● About this exercise:
Word for word, repeat the data that follows. Do not include the pictures.

== Input data ==

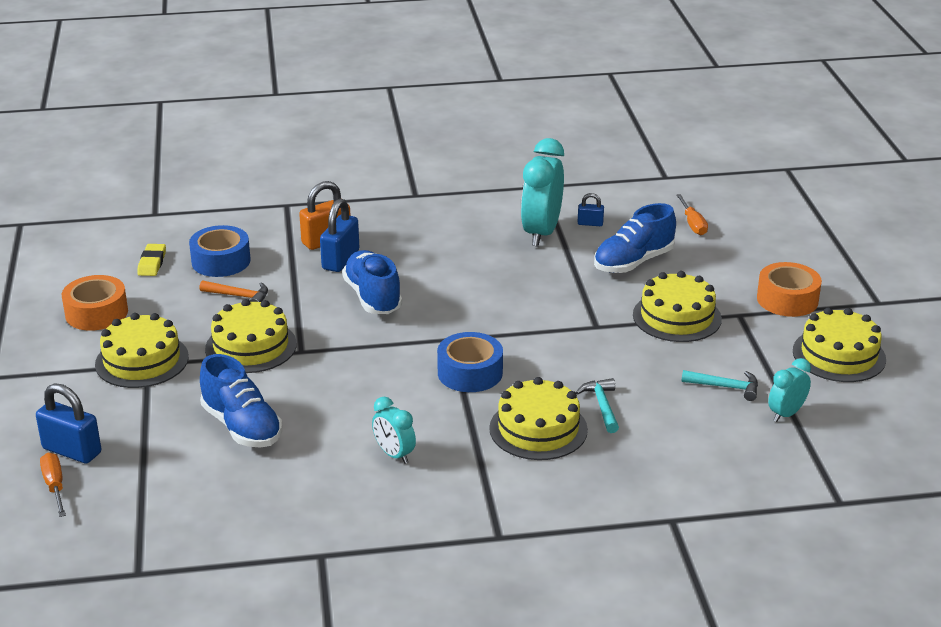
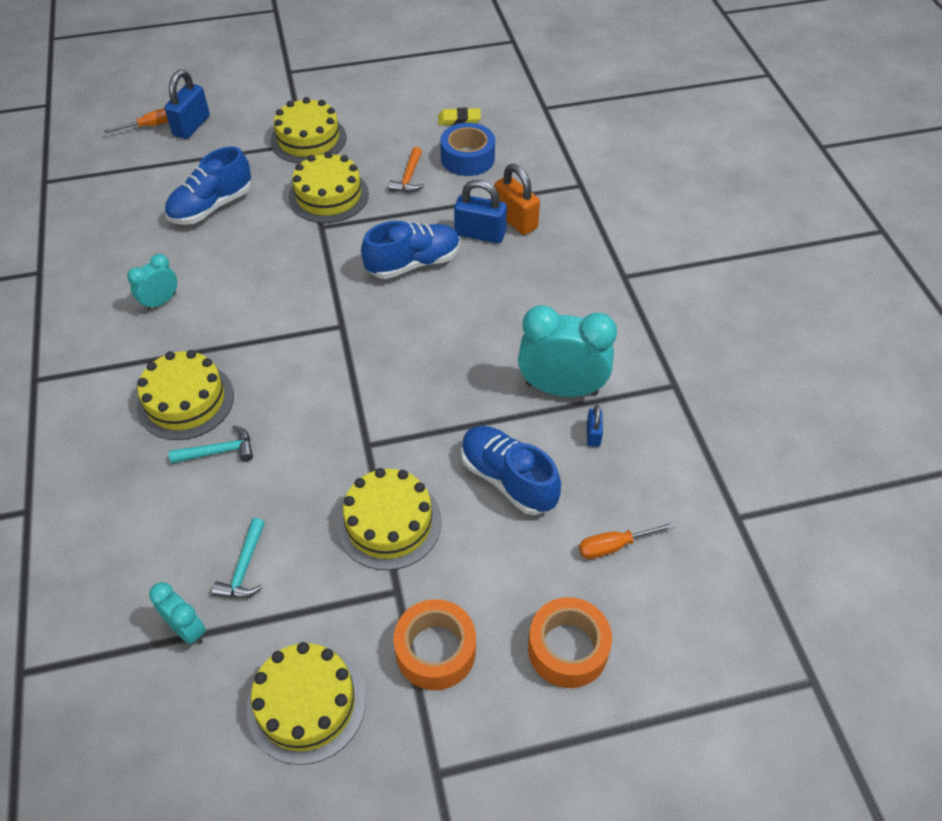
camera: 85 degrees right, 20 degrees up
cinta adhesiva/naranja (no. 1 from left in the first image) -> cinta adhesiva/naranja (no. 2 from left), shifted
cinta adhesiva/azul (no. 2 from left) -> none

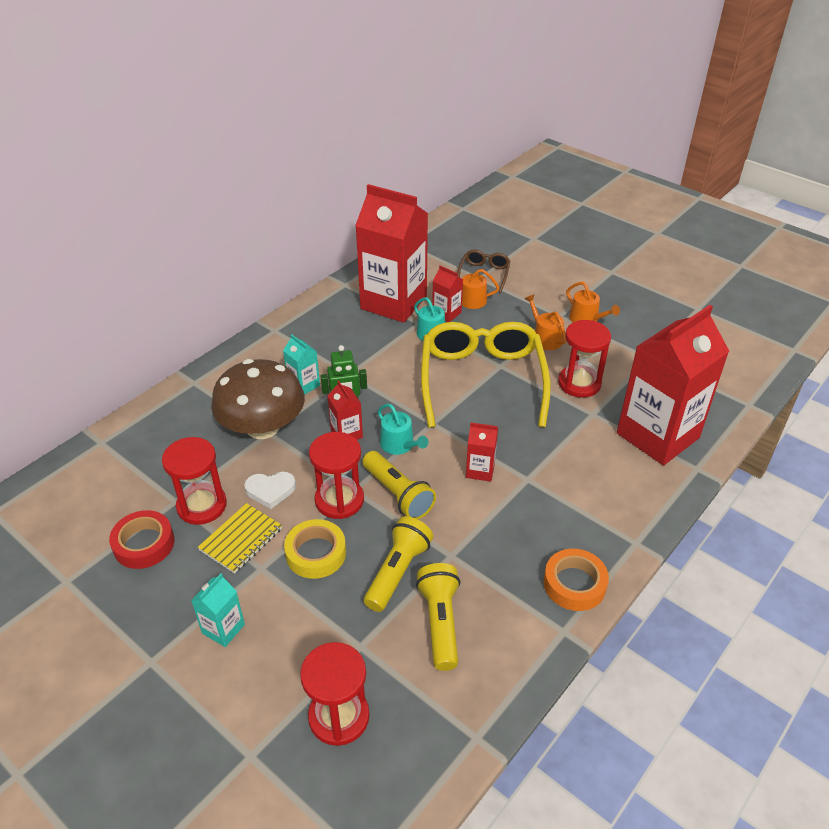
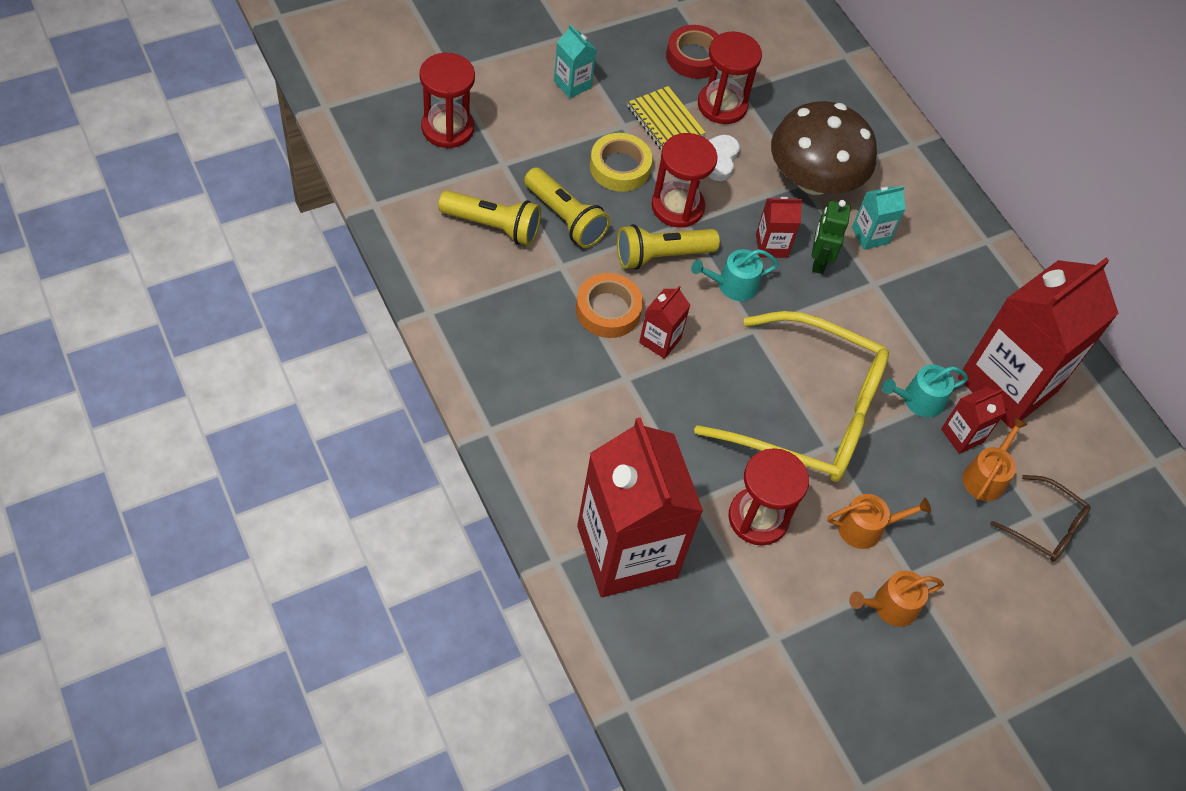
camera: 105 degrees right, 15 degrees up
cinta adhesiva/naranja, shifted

===

● Result:
camera: 85 degrees right, 20 degrees up
cinta adhesiva/naranja (no. 1 from left in the first image) -> cinta adhesiva/naranja (no. 2 from left), shifted
cinta adhesiva/azul (no. 2 from left) -> none

camera: 105 degrees right, 15 degrees up
cinta adhesiva/naranja, shifted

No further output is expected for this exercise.